# [Material for this exercise]
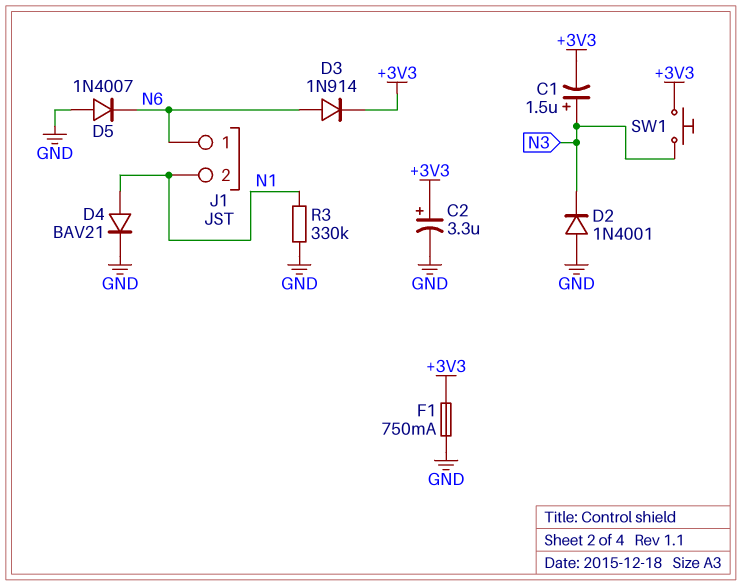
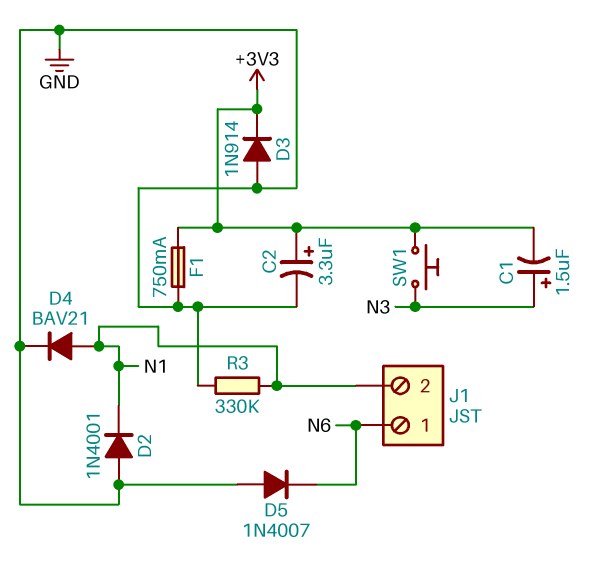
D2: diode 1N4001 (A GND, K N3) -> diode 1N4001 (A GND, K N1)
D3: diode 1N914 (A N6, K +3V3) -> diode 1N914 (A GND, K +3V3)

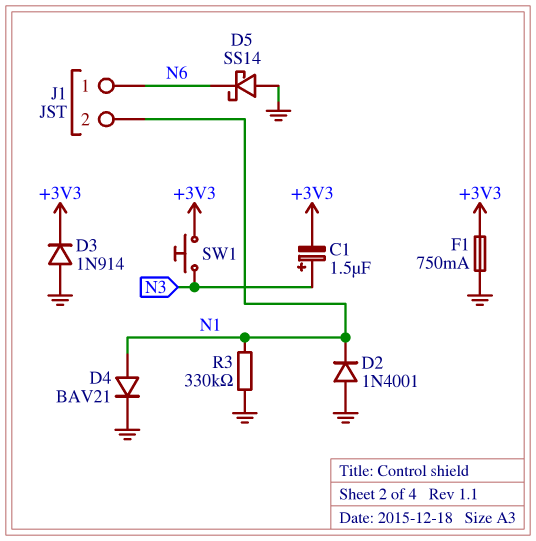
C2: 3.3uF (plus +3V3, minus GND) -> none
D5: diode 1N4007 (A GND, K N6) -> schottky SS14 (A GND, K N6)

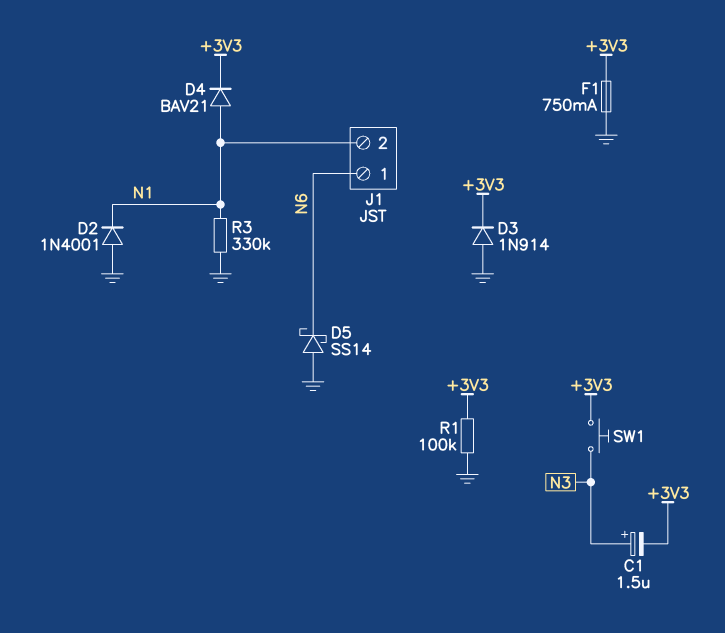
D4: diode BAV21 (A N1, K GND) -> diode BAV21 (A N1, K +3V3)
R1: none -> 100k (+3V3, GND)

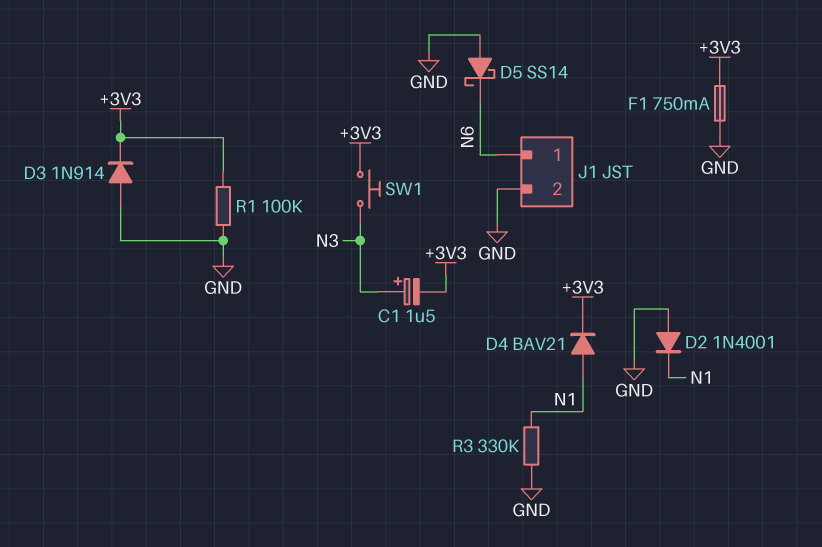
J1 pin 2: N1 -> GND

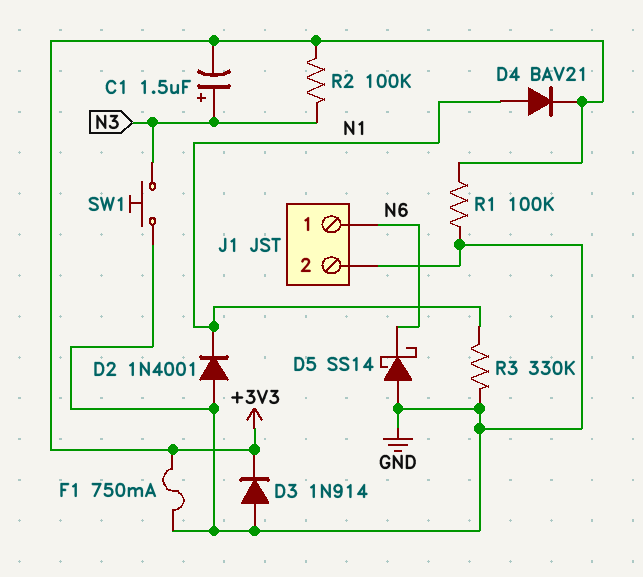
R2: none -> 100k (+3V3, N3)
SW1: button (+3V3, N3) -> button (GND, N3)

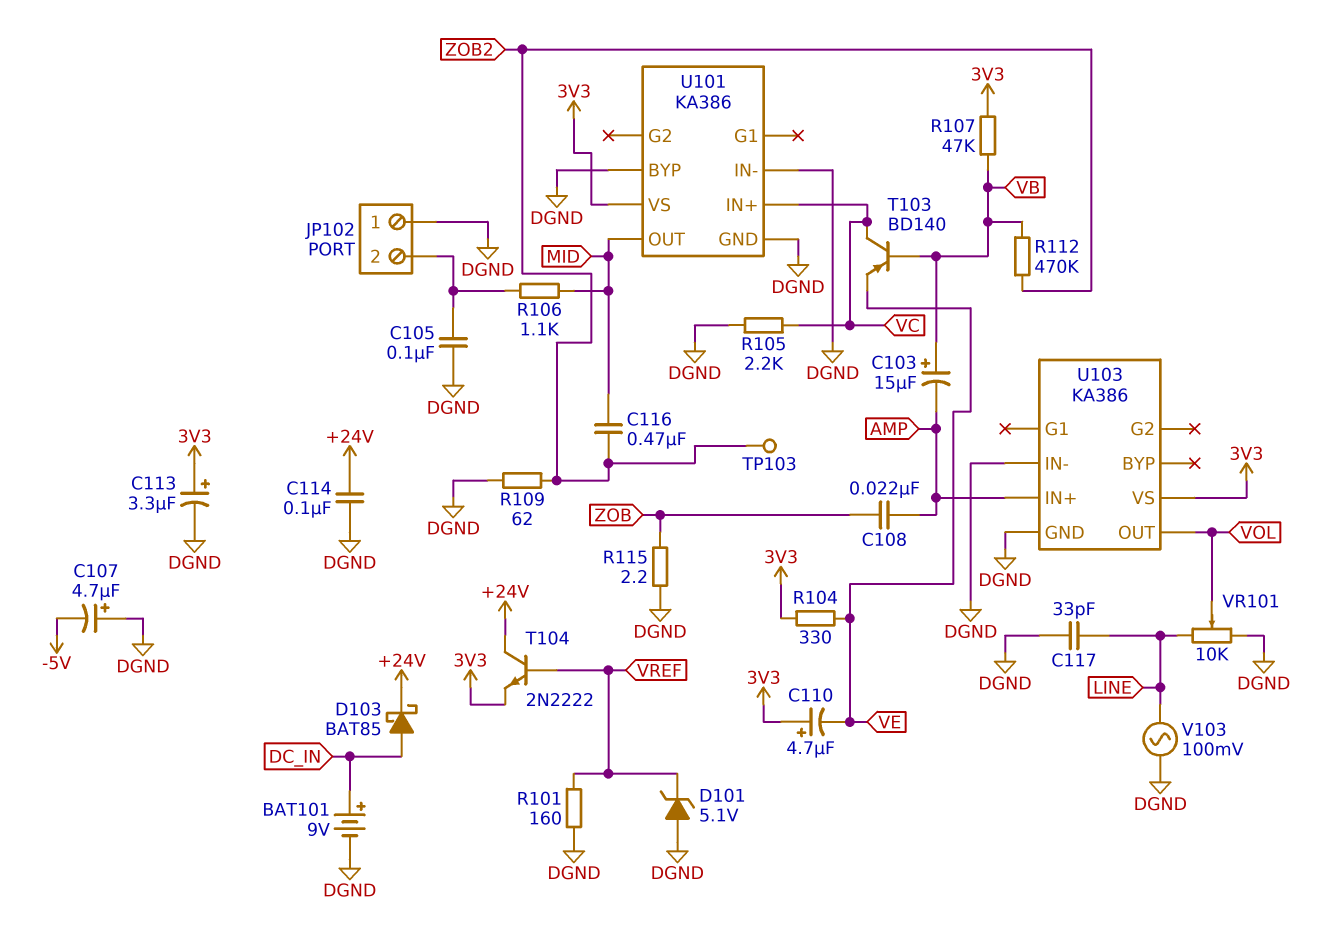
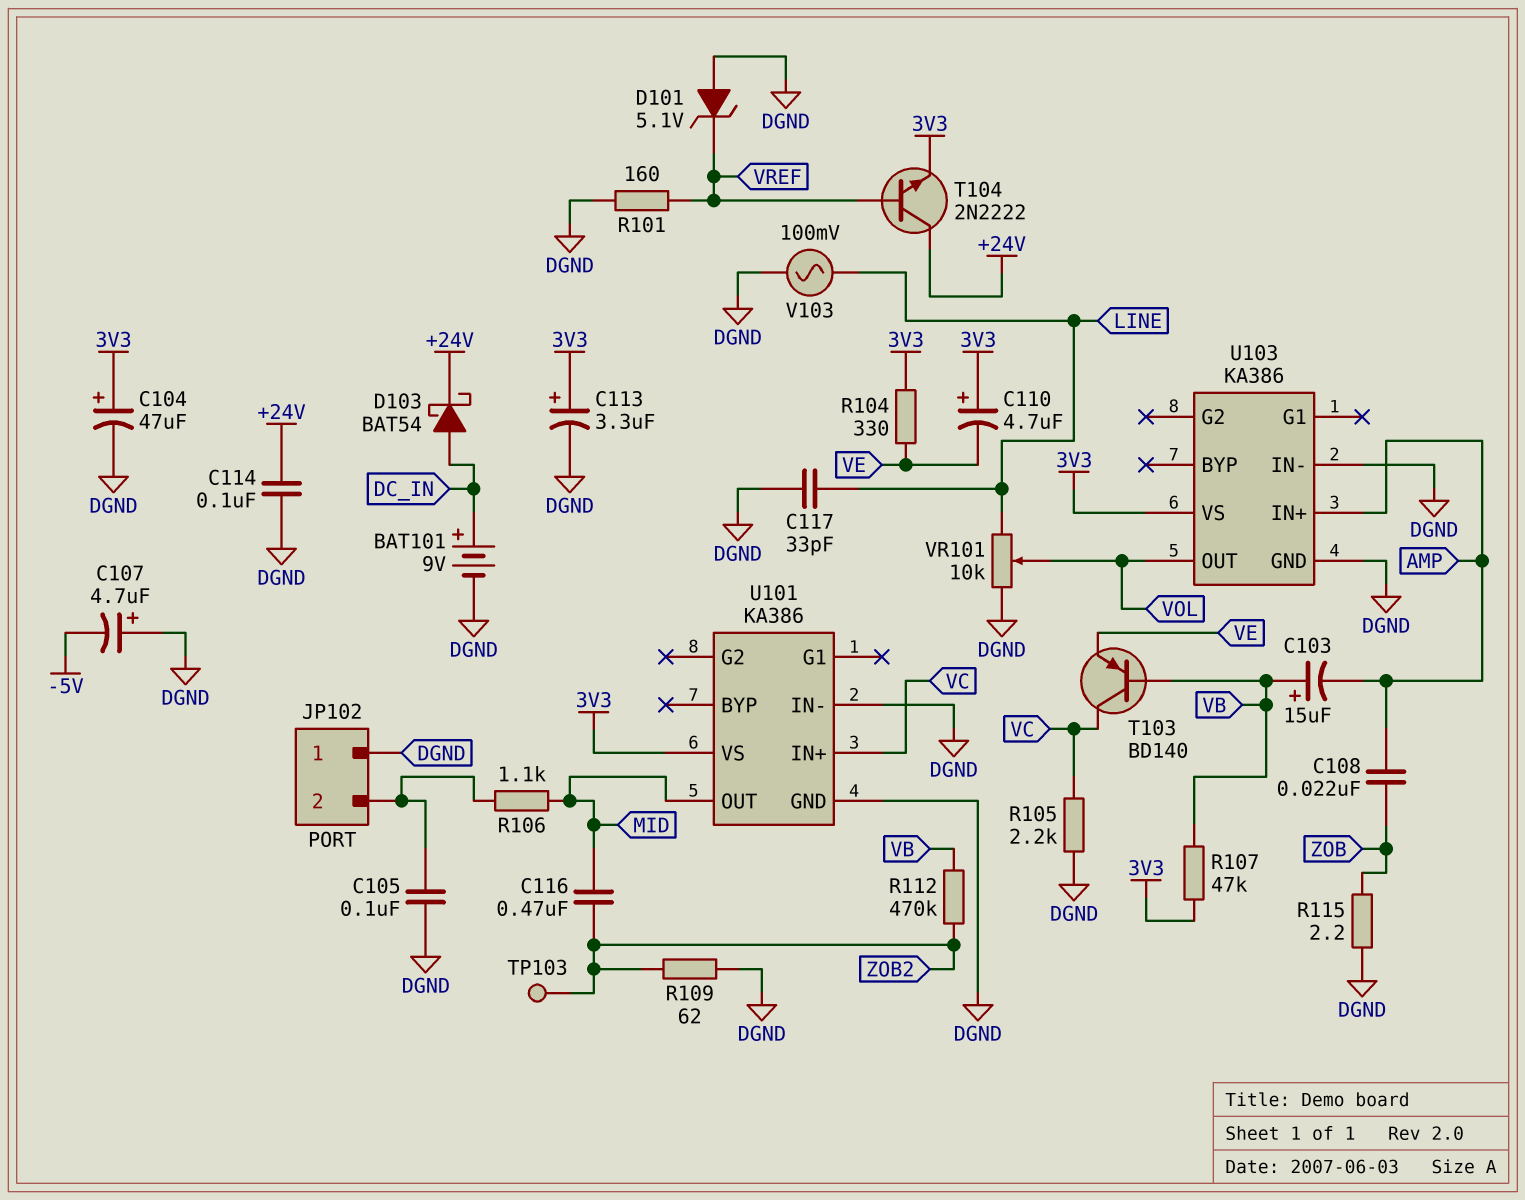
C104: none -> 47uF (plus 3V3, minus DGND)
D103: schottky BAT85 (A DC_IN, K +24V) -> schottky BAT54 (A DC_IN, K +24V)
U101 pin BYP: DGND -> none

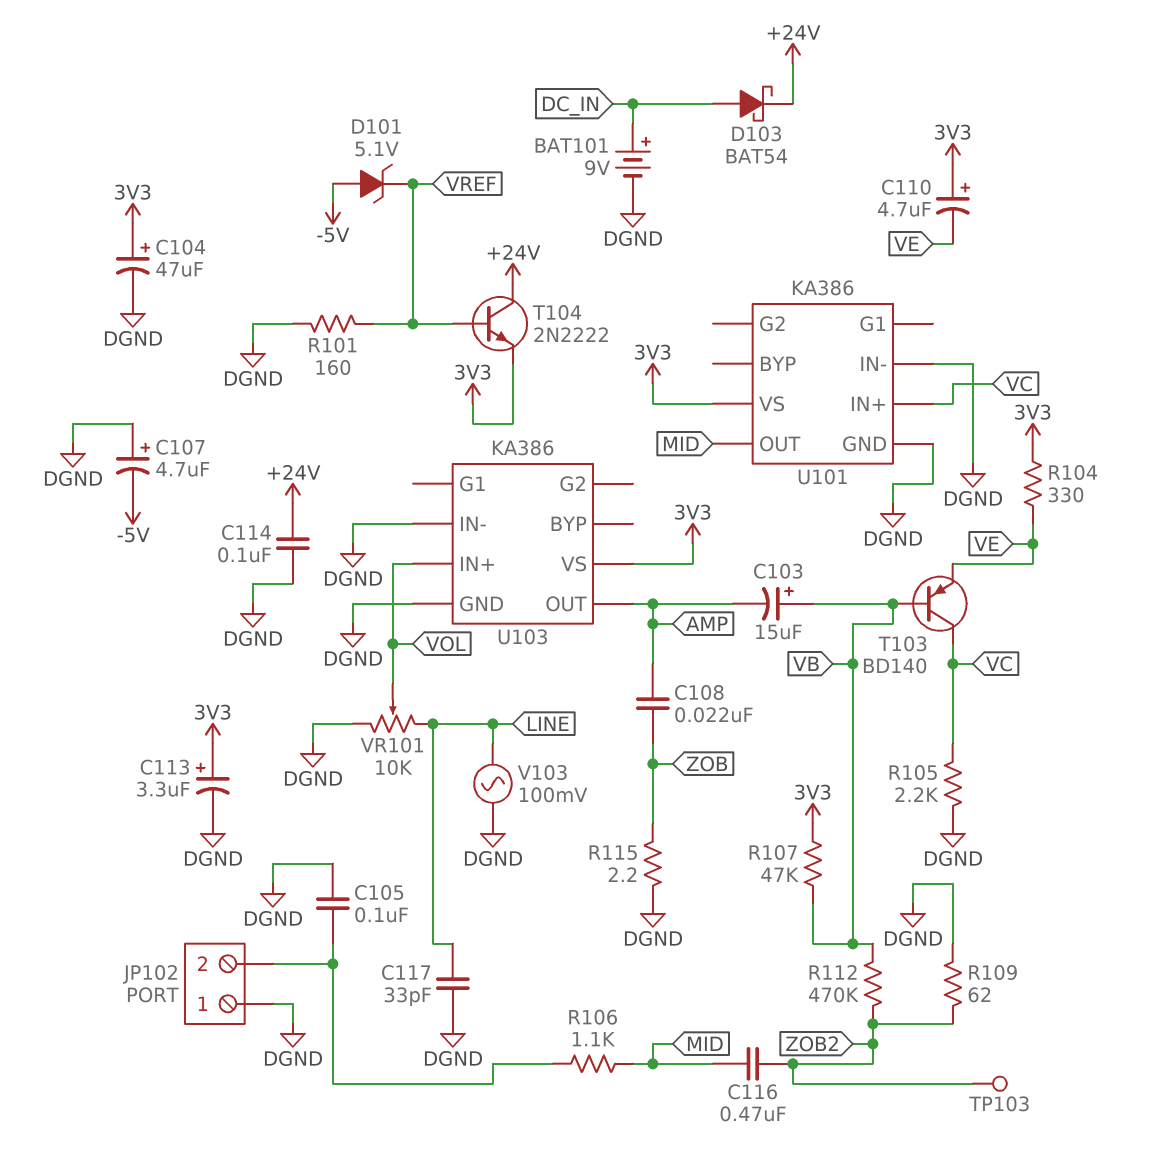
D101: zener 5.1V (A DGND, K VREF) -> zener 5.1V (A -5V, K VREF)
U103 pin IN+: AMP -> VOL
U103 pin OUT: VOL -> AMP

# [Problem details]
Could you please repeat the entries above exactly, with every picture left out?

# [Task result]
D2: diode 1N4001 (A GND, K N3) -> diode 1N4001 (A GND, K N1)
D3: diode 1N914 (A N6, K +3V3) -> diode 1N914 (A GND, K +3V3)

C2: 3.3uF (plus +3V3, minus GND) -> none
D5: diode 1N4007 (A GND, K N6) -> schottky SS14 (A GND, K N6)

D4: diode BAV21 (A N1, K GND) -> diode BAV21 (A N1, K +3V3)
R1: none -> 100k (+3V3, GND)

J1 pin 2: N1 -> GND

R2: none -> 100k (+3V3, N3)
SW1: button (+3V3, N3) -> button (GND, N3)

C104: none -> 47uF (plus 3V3, minus DGND)
D103: schottky BAT85 (A DC_IN, K +24V) -> schottky BAT54 (A DC_IN, K +24V)
U101 pin BYP: DGND -> none

D101: zener 5.1V (A DGND, K VREF) -> zener 5.1V (A -5V, K VREF)
U103 pin IN+: AMP -> VOL
U103 pin OUT: VOL -> AMP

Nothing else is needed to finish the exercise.